• _Dataset entries_
* * * * * * *

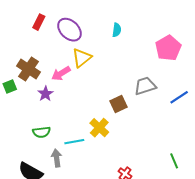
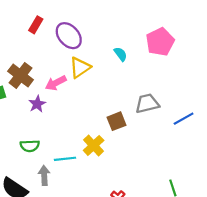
cyan semicircle: (117, 30) -> (121, 54), moved, turned -48
pink pentagon: (168, 48) -> (160, 42), moved

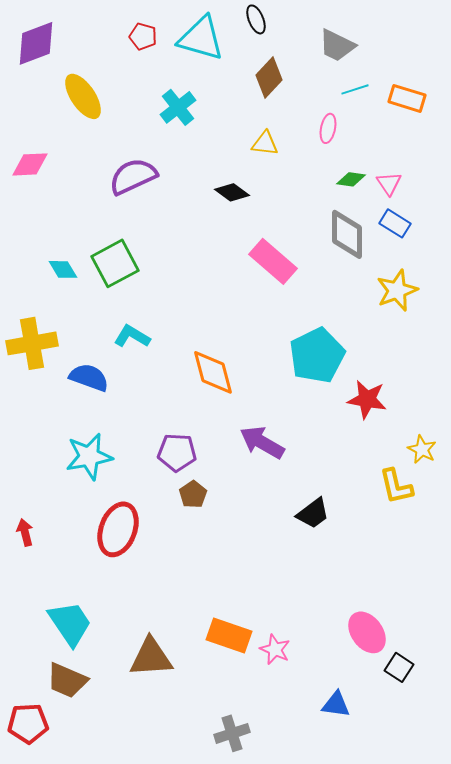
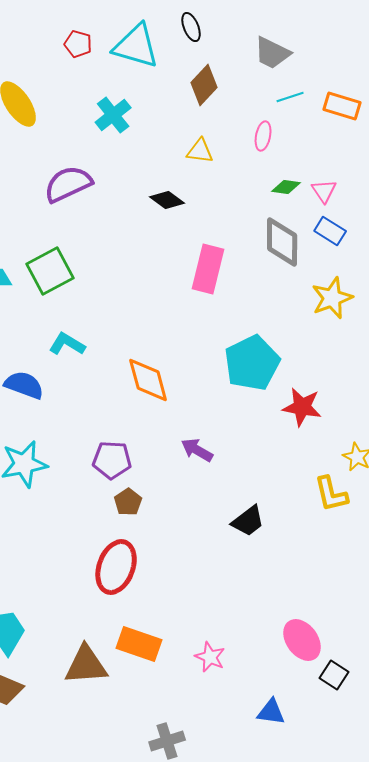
pink rectangle: (273, 261) -> (208, 269), turned 63
purple arrow: (262, 442) -> (197, 450), size x0.7
red ellipse: (118, 529) -> (116, 567), moved
orange rectangle: (229, 635) -> (139, 644), moved

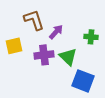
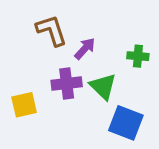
yellow square: (14, 46) -> (24, 105), moved

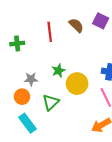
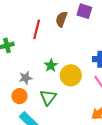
brown semicircle: (76, 25) -> (61, 19), turned -105
red line: (50, 32) -> (37, 29), turned 30

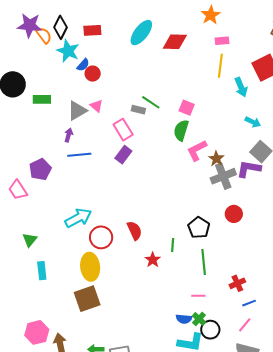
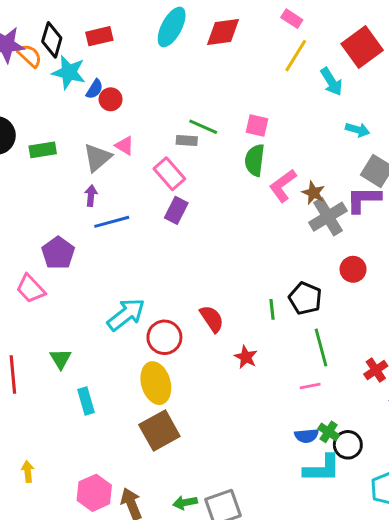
pink rectangle: (222, 41) -> (292, 19), turned 48
yellow line: (220, 66) -> (296, 56), turned 35
green line: (173, 245) -> (272, 309), moved
pink line: (198, 296) -> (310, 386), moved

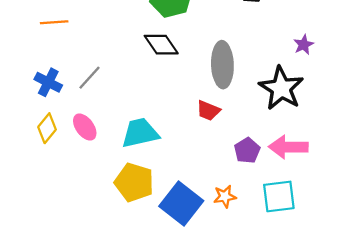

* * * * * * *

• _Exercise_
The copy should hold exactly the lines from the one containing "pink rectangle: (273, 261)" through the final line of the records above, both ends included, and no picture.

• _Finished task_
pink rectangle: (273, 261) -> (208, 269), turned 63
purple arrow: (262, 442) -> (197, 450), size x0.7
red ellipse: (118, 529) -> (116, 567), moved
orange rectangle: (229, 635) -> (139, 644), moved

yellow square: (14, 46) -> (24, 105), moved

brown semicircle: (76, 25) -> (61, 19), turned -105
red line: (50, 32) -> (37, 29), turned 30

pink rectangle: (222, 41) -> (292, 19), turned 48
yellow line: (220, 66) -> (296, 56), turned 35
green line: (173, 245) -> (272, 309), moved
pink line: (198, 296) -> (310, 386), moved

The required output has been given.